[What is expected] Please retype every line of the records below word for word, leaving out the picture lines.

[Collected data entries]
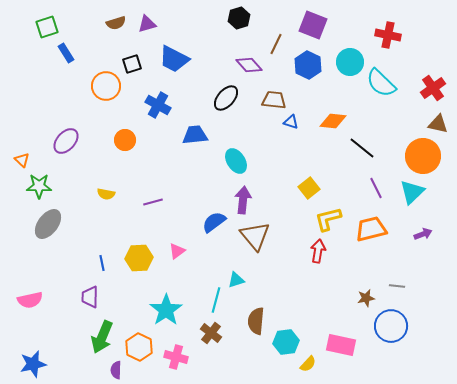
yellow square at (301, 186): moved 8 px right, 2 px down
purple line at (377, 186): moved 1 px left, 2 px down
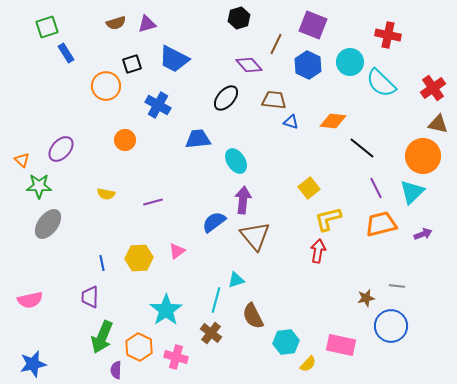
blue trapezoid at (195, 135): moved 3 px right, 4 px down
purple ellipse at (66, 141): moved 5 px left, 8 px down
orange trapezoid at (371, 229): moved 10 px right, 5 px up
brown semicircle at (256, 321): moved 3 px left, 5 px up; rotated 32 degrees counterclockwise
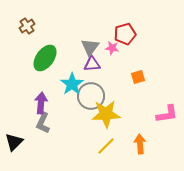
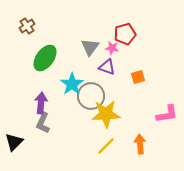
purple triangle: moved 15 px right, 3 px down; rotated 24 degrees clockwise
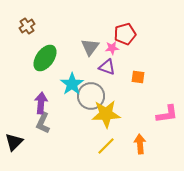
pink star: rotated 16 degrees counterclockwise
orange square: rotated 24 degrees clockwise
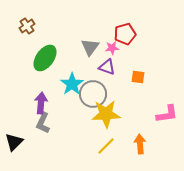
gray circle: moved 2 px right, 2 px up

[Solution]
yellow square at (301, 186): moved 8 px right, 2 px down
purple line at (377, 186): moved 1 px left, 2 px down
blue trapezoid at (195, 135): moved 3 px right, 4 px down
purple ellipse at (66, 141): moved 5 px left, 8 px down
orange trapezoid at (371, 229): moved 10 px right, 5 px up
brown semicircle at (256, 321): moved 3 px left, 5 px up; rotated 32 degrees counterclockwise
purple triangle: moved 15 px right, 3 px down; rotated 24 degrees clockwise
pink star: rotated 16 degrees counterclockwise
orange square: rotated 24 degrees clockwise
gray circle: moved 2 px right, 2 px up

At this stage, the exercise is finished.